Exercise data: Begin

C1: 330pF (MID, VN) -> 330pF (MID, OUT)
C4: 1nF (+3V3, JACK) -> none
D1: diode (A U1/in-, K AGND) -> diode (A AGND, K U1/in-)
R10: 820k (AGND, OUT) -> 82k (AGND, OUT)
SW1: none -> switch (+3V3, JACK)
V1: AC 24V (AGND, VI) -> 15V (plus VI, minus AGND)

Exercise data: End
Exercise data: Begin

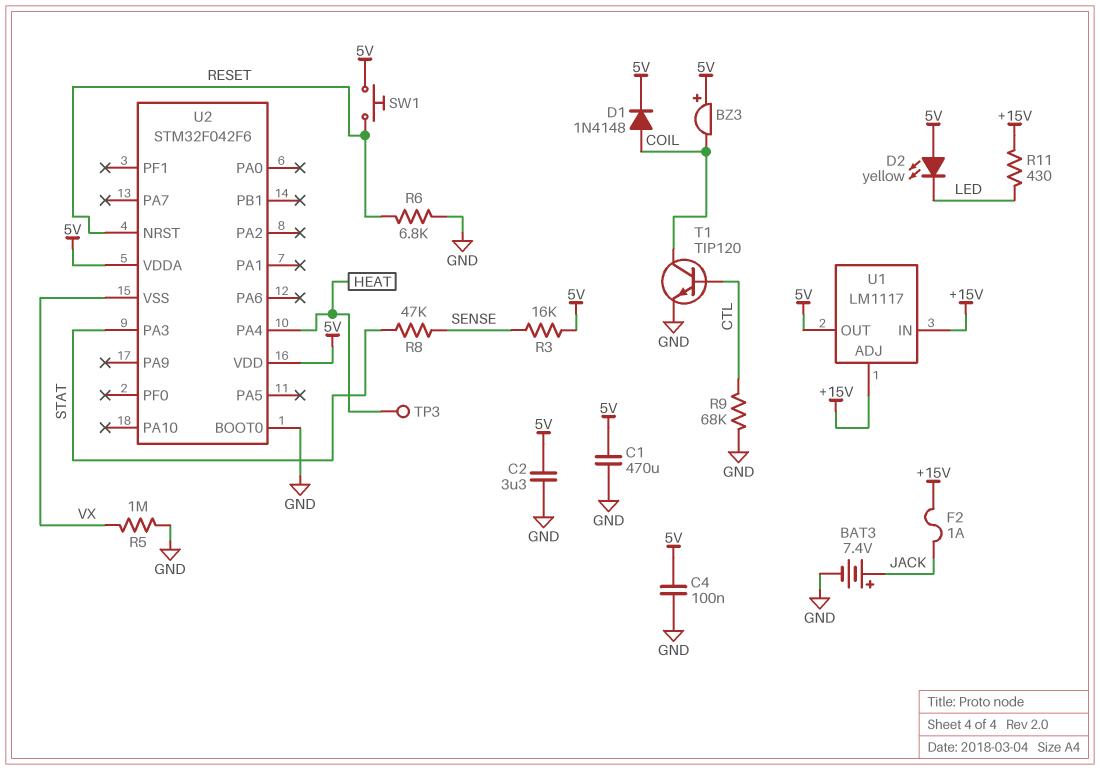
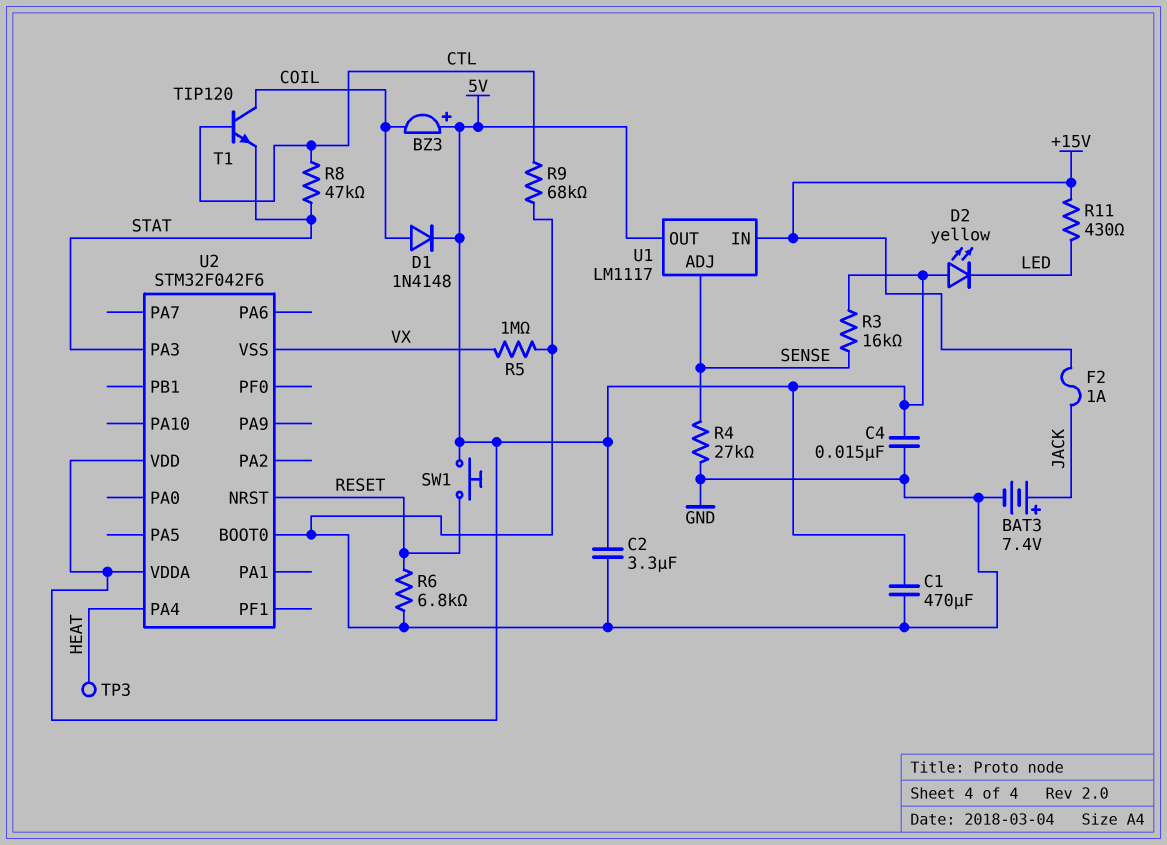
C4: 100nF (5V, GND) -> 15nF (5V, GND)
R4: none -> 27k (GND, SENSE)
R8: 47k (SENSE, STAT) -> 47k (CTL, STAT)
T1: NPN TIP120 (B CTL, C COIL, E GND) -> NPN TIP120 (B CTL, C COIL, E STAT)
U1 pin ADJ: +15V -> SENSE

Exercise data: End

* **Your goal**
How many lines of these entries contain "none"? Answer with the number and nothing else.

* **Output of the task**
3